WHAT THE TASK ASKS: Return, word for word, every line of the records below, from the one containing "coordinates (x=703, y=370)." down to the one containing "This screenshot has height=540, width=960. I want", with both of those lines included.

ENTRIES:

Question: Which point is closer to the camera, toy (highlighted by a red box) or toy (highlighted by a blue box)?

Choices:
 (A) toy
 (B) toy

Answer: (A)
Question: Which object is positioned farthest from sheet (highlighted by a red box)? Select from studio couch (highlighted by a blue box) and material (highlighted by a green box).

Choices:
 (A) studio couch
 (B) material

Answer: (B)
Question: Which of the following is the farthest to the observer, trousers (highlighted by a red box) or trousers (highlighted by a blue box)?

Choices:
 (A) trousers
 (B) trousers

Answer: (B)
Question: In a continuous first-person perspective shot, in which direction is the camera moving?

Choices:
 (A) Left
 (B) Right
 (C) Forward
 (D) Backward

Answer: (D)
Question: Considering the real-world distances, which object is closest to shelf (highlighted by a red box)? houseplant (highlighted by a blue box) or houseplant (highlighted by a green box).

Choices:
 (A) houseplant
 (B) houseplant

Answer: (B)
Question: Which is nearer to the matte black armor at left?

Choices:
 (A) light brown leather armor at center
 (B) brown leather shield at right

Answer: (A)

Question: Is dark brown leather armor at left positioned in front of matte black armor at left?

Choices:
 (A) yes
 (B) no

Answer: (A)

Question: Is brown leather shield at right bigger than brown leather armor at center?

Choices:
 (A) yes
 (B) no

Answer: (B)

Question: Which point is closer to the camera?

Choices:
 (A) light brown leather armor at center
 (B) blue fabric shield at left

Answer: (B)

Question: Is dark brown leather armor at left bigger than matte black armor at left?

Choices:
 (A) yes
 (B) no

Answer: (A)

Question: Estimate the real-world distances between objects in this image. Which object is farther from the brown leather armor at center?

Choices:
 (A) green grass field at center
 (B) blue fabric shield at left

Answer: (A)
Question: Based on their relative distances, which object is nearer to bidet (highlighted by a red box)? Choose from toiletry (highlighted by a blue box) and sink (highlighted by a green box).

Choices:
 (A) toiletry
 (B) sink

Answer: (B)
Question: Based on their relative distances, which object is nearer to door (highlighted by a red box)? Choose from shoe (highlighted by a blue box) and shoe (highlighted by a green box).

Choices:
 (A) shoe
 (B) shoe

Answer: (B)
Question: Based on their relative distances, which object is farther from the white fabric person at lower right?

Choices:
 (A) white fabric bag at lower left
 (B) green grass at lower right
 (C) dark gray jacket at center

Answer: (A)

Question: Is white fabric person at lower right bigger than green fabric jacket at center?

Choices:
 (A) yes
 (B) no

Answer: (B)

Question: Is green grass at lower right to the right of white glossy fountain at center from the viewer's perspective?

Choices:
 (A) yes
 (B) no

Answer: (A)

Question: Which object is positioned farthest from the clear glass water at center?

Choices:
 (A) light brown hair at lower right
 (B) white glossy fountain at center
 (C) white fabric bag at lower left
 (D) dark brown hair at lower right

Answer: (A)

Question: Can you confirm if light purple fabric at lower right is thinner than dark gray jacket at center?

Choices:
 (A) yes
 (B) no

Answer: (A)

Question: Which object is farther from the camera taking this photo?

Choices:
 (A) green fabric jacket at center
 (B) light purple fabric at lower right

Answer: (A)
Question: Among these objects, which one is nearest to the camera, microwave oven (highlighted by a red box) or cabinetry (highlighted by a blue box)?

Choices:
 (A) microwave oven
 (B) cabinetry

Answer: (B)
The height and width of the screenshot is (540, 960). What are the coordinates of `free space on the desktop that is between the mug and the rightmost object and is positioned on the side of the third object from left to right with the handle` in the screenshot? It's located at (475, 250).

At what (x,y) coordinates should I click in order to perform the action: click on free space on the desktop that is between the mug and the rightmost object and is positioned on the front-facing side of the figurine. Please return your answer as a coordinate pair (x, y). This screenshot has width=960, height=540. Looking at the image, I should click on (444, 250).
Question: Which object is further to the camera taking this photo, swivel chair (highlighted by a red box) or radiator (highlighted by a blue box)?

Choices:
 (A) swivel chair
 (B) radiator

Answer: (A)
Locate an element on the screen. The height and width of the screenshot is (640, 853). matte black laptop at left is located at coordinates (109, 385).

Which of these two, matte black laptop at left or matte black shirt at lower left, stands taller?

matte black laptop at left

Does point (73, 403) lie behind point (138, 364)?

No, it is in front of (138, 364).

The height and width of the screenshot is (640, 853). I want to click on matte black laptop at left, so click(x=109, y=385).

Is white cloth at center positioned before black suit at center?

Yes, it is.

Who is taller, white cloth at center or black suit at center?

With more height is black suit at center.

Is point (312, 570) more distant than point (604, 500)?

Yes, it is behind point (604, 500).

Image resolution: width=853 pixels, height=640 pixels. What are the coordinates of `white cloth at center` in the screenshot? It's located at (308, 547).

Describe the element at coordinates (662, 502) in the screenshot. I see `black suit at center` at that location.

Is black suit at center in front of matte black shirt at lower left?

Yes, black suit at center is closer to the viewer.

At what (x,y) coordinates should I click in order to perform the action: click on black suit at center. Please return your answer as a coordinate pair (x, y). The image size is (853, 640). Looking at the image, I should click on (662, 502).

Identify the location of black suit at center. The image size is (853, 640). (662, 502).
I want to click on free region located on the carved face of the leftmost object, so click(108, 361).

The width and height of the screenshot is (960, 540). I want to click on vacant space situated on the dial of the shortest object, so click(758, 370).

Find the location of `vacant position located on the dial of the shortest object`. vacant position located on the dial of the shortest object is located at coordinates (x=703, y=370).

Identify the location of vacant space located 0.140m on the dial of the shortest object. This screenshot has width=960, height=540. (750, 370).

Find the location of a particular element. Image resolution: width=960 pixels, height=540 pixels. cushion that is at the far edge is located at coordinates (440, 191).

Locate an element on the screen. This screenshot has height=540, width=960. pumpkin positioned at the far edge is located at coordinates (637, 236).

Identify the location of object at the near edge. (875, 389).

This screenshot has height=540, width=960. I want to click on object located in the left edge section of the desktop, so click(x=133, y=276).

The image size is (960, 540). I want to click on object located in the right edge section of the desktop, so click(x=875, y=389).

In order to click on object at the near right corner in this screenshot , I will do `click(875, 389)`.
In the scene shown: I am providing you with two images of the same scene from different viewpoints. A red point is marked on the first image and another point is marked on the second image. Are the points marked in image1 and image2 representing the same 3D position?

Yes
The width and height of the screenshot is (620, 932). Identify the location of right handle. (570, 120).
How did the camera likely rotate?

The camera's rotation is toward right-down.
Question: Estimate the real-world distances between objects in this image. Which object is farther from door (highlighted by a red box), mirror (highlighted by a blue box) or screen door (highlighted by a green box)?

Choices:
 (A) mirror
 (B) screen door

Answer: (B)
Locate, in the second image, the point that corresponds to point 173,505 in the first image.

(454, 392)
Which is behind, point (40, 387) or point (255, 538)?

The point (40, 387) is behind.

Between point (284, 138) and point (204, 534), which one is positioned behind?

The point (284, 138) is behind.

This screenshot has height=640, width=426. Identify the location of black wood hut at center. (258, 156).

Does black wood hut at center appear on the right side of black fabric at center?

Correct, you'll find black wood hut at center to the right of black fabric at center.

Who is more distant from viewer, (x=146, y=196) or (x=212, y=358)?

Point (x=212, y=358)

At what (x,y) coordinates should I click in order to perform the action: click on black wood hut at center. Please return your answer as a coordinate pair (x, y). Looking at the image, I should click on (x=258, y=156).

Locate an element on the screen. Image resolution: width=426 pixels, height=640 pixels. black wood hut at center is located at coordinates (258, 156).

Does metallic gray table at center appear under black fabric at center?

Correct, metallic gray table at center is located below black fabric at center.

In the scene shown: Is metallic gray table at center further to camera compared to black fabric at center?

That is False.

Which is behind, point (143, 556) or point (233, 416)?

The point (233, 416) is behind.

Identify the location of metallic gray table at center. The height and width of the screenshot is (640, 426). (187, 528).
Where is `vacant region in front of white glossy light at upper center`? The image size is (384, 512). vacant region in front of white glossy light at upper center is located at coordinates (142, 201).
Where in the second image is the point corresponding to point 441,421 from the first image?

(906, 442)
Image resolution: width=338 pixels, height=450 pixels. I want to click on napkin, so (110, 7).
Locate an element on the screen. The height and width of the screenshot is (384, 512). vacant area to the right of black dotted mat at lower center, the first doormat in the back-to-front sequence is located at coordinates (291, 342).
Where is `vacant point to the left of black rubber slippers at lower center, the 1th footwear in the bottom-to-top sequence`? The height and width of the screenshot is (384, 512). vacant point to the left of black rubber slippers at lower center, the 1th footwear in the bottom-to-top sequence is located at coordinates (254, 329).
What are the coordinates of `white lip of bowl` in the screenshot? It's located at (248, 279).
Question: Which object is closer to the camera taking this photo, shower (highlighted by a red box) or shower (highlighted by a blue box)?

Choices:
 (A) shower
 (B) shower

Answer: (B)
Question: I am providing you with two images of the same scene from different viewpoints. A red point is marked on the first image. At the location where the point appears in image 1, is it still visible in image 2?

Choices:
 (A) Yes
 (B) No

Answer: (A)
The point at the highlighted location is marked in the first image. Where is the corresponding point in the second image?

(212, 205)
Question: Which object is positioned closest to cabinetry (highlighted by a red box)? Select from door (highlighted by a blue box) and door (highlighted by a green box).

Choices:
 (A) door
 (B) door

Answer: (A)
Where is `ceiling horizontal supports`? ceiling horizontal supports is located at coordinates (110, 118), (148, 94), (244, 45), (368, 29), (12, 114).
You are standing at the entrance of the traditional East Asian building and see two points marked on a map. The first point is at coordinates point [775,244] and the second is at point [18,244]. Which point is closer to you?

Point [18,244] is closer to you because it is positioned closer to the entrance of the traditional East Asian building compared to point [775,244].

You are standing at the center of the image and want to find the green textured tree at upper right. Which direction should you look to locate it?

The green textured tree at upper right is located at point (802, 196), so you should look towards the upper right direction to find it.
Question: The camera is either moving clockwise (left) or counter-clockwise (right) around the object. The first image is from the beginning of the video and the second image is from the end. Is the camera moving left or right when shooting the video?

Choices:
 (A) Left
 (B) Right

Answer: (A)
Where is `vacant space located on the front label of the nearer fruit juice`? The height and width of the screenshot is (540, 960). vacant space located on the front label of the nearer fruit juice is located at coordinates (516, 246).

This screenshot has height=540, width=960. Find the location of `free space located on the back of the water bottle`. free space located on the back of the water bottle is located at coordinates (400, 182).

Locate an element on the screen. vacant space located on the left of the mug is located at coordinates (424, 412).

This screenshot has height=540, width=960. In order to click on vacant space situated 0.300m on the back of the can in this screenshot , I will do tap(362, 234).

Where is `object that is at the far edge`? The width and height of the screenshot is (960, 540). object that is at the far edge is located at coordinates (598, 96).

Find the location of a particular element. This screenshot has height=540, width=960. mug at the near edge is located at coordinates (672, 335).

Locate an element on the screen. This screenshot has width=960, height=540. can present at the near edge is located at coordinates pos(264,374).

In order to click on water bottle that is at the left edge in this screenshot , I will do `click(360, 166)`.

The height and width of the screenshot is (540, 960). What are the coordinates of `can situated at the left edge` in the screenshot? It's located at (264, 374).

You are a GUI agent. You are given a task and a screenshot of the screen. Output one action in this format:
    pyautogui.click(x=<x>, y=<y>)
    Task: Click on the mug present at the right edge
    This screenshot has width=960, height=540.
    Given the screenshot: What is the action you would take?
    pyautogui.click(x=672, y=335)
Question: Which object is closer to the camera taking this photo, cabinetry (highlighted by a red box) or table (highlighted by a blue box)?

SOLUTION:
Find the location of `vacant position located on the dial of the shortest object`. vacant position located on the dial of the shortest object is located at coordinates (x=703, y=370).

Identify the location of vacant space located 0.140m on the dial of the shortest object. This screenshot has width=960, height=540. (750, 370).

Find the location of a particular element. Image resolution: width=960 pixels, height=540 pixels. cushion that is at the far edge is located at coordinates (440, 191).

Locate an element on the screen. This screenshot has height=540, width=960. pumpkin positioned at the far edge is located at coordinates (637, 236).

Identify the location of object at the near edge. (875, 389).

This screenshot has height=540, width=960. I want to click on object located in the left edge section of the desktop, so click(x=133, y=276).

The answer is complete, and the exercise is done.